▸ Entries shown

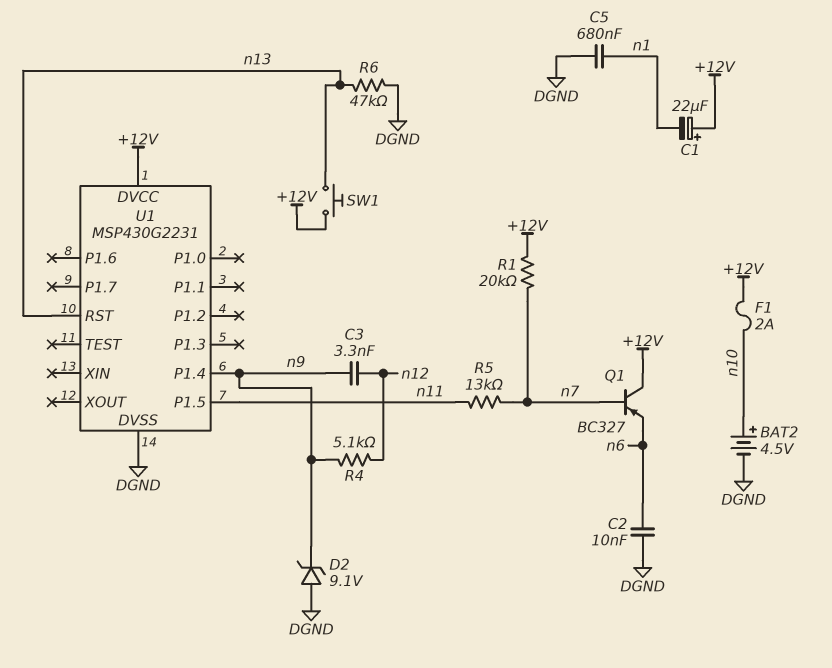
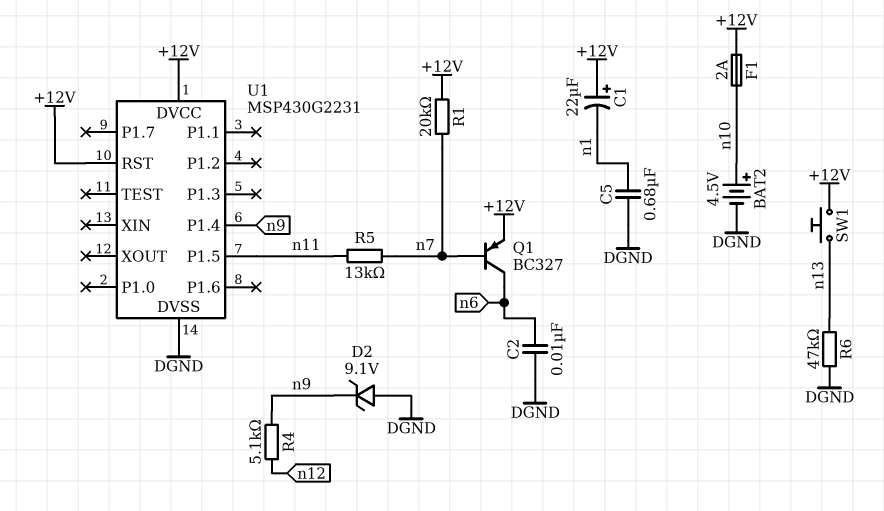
C3: 3.3nF (n9, n12) -> none
Q1: PNP BC327 (B n7, C +12V, E n6) -> PNP BC327 (B n7, C n6, E +12V)
U1 pin RST: n13 -> +12V

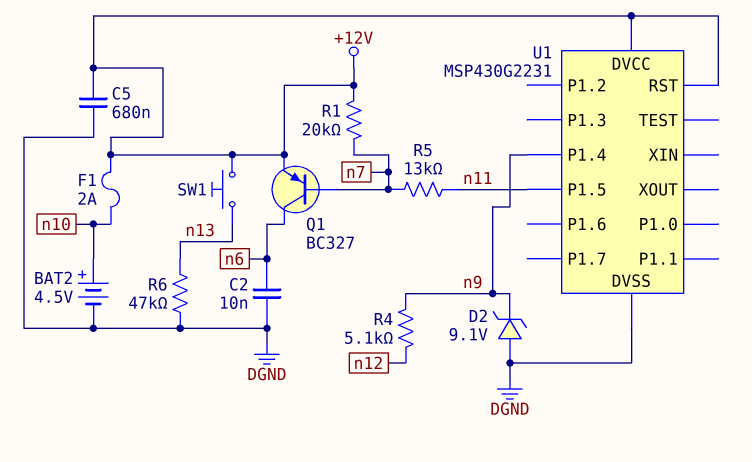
C1: 22uF (plus +12V, minus n1) -> none
C5: 680nF (DGND, n1) -> 680nF (+12V, DGND)

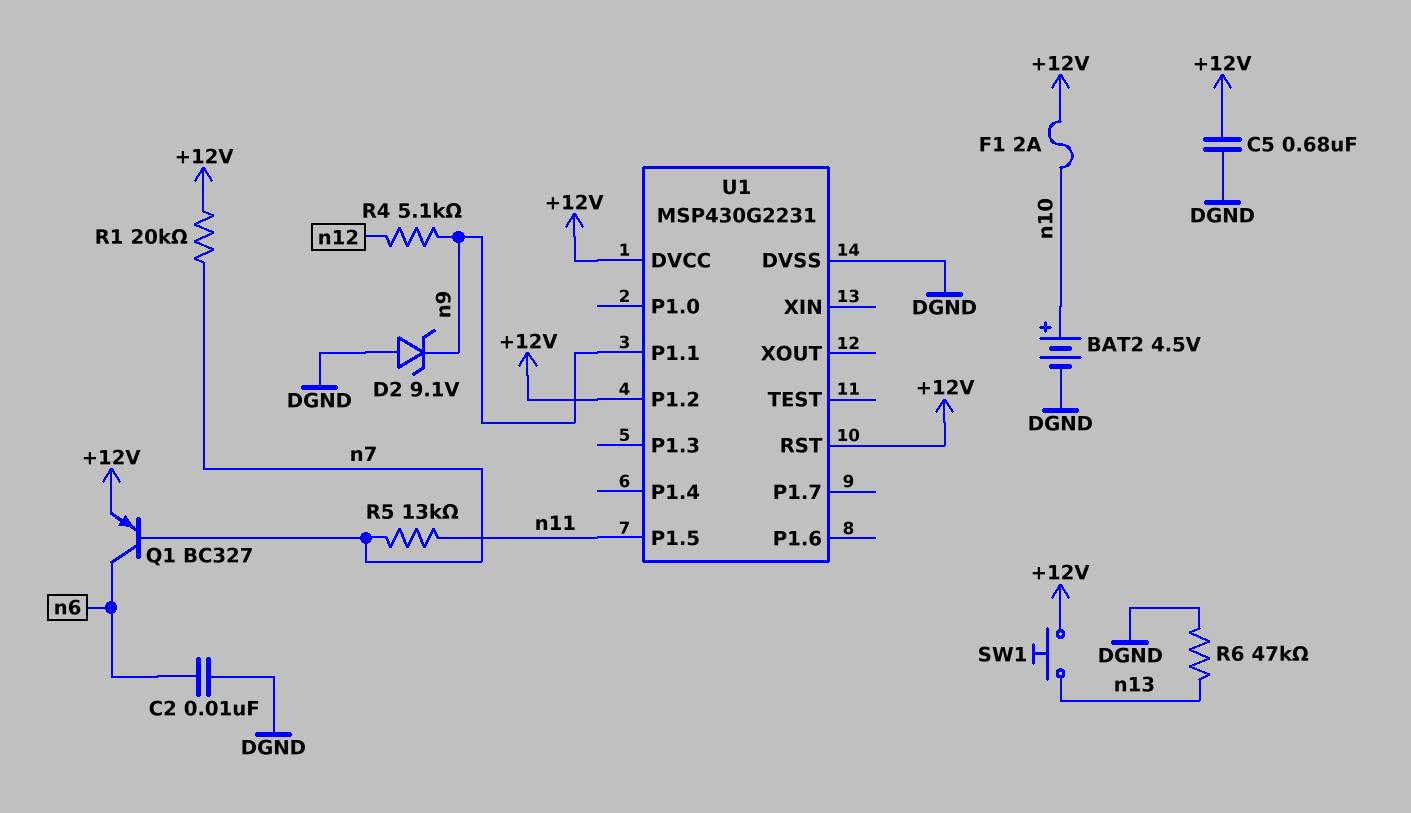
U1 pin P1.1: none -> n9
U1 pin P1.2: none -> +12V
U1 pin P1.4: n9 -> none

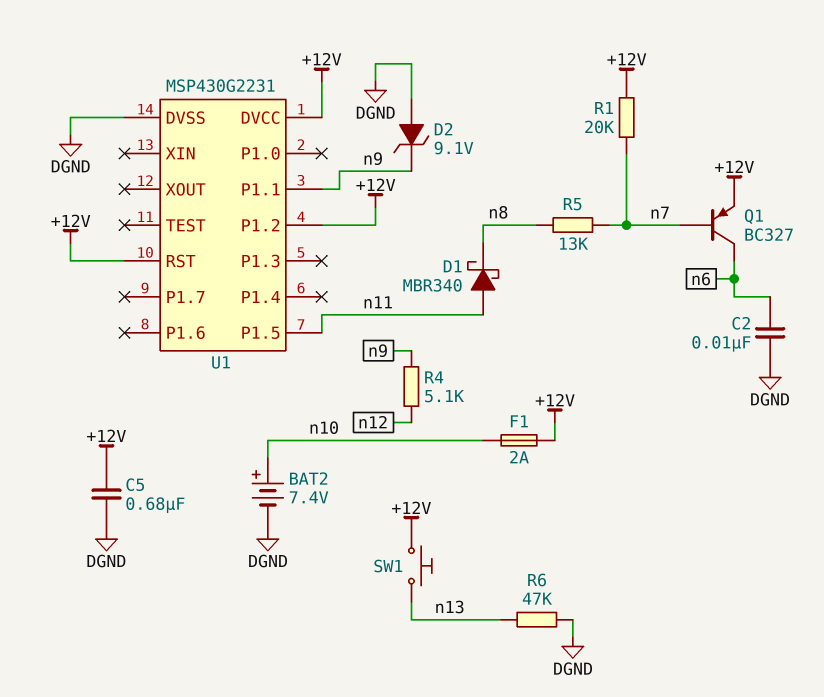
BAT2: 4.5V (plus n10, minus DGND) -> 7.4V (plus n10, minus DGND)
D1: none -> schottky MBR340 (A n11, K n8)
R5: 13k (n7, n11) -> 13k (n7, n8)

▸ About this task
Print again, word for word, every line from the line with "U1 pin P1.4: n9 -> none" to the final line of the records, inclusive; skip the pictures.

▸ Expected answer
U1 pin P1.4: n9 -> none

BAT2: 4.5V (plus n10, minus DGND) -> 7.4V (plus n10, minus DGND)
D1: none -> schottky MBR340 (A n11, K n8)
R5: 13k (n7, n11) -> 13k (n7, n8)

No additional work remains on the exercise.